■ **Records shown**:
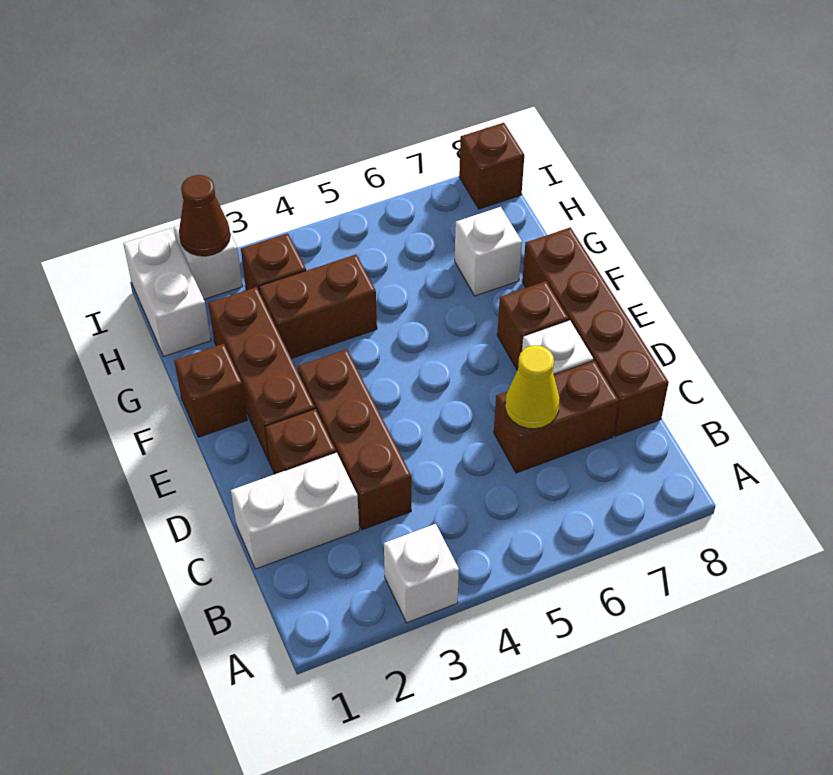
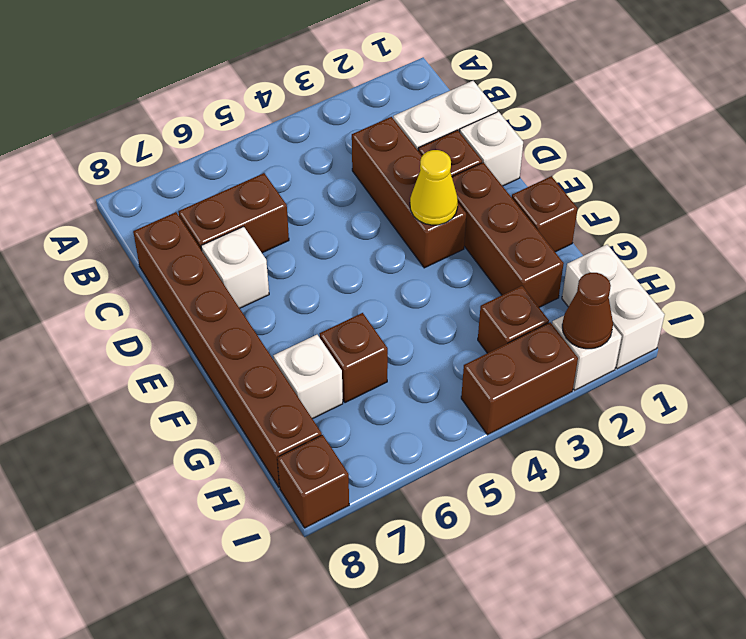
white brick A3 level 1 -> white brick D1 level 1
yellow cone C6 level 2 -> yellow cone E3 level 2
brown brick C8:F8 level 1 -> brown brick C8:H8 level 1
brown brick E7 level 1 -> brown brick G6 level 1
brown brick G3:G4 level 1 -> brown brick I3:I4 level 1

==

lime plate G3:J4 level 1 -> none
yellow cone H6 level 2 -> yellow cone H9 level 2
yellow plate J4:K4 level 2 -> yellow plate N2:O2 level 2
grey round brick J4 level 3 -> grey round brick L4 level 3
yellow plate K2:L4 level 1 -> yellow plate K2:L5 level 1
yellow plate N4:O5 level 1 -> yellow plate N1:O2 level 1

...

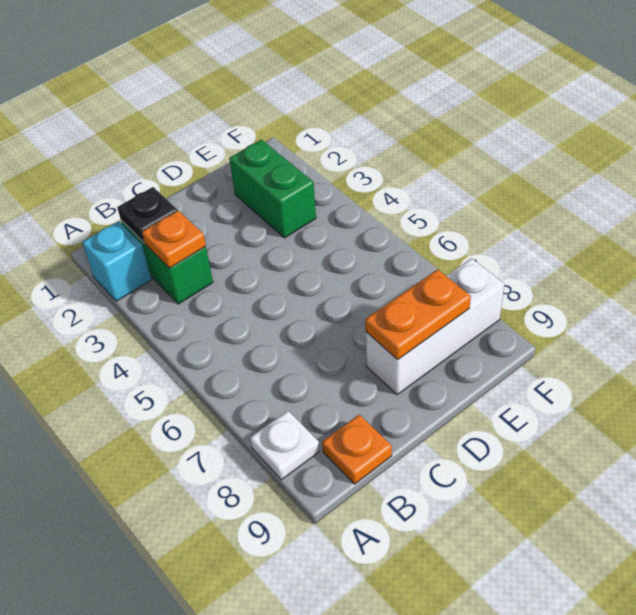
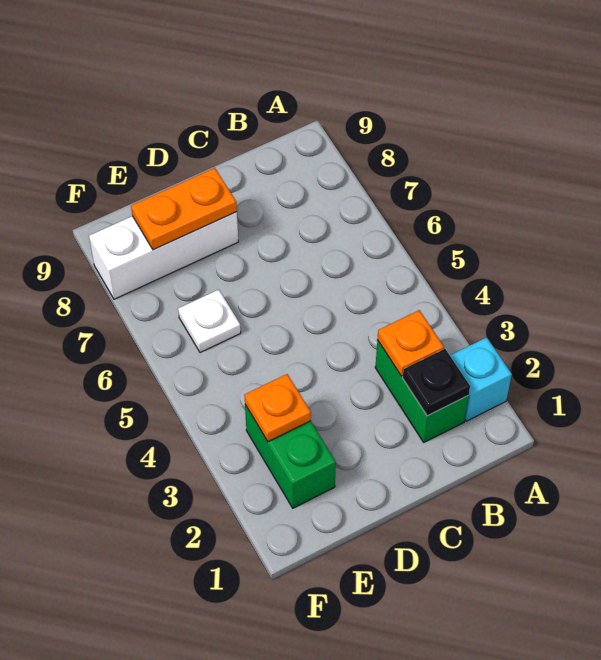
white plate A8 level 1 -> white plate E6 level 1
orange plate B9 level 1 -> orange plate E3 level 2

■ **Requirement**:
From the material above, retype precisely the lines between the line holding "yellow plate K2:L4" and the line holding "yellow plate N4:O5", inclusive, and nothing beyond them.

■ **Solution**:
yellow plate K2:L4 level 1 -> yellow plate K2:L5 level 1
yellow plate N4:O5 level 1 -> yellow plate N1:O2 level 1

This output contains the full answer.